Your instructions:
Of the lines in the data below, write out exactly those from the one holding "camera: 30 degrees right, 20 degrees down" through the one holding "(177, 360) = (365, 450): brown", both included.

Data under study:

━━━━

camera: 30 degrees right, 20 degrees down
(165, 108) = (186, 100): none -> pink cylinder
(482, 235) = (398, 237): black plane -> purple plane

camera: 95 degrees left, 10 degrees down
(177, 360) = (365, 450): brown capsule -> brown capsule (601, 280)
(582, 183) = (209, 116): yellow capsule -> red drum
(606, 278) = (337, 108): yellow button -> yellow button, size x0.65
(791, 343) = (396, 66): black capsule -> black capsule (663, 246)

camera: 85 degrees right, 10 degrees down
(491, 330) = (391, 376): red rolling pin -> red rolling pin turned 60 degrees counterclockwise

━━━━

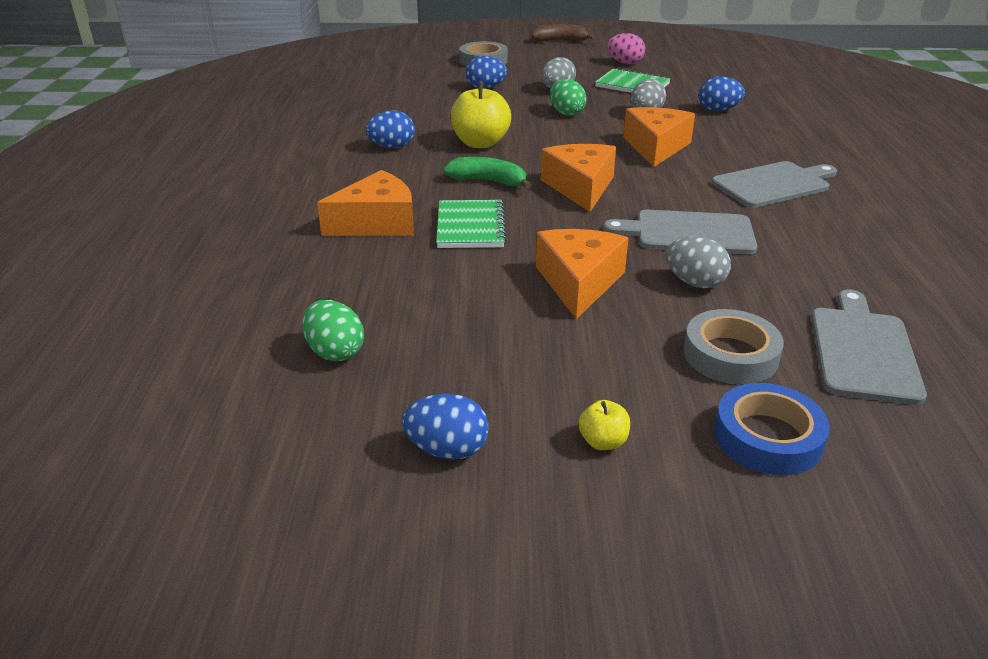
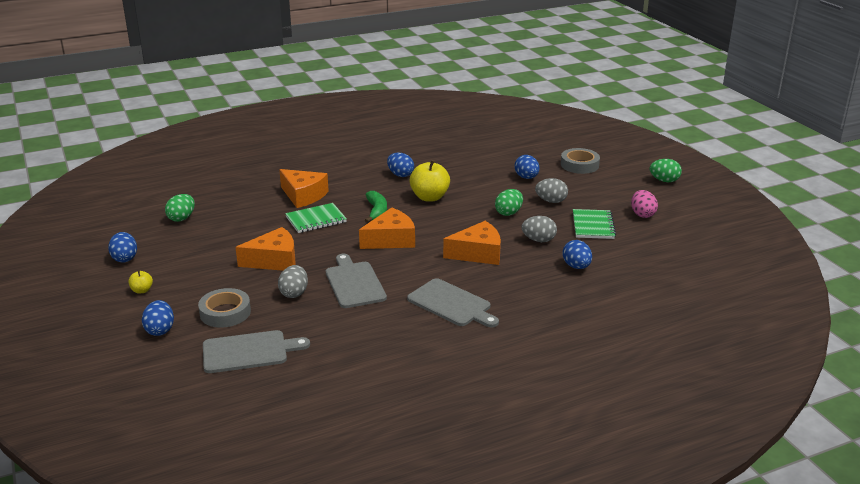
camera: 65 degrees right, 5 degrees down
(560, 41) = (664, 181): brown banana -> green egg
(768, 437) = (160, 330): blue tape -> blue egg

━━━━

Answer to this task:
camera: 30 degrees right, 20 degrees down
(165, 108) = (186, 100): none -> pink cylinder
(482, 235) = (398, 237): black plane -> purple plane

camera: 95 degrees left, 10 degrees down
(177, 360) = (365, 450): brown capsule -> brown capsule (601, 280)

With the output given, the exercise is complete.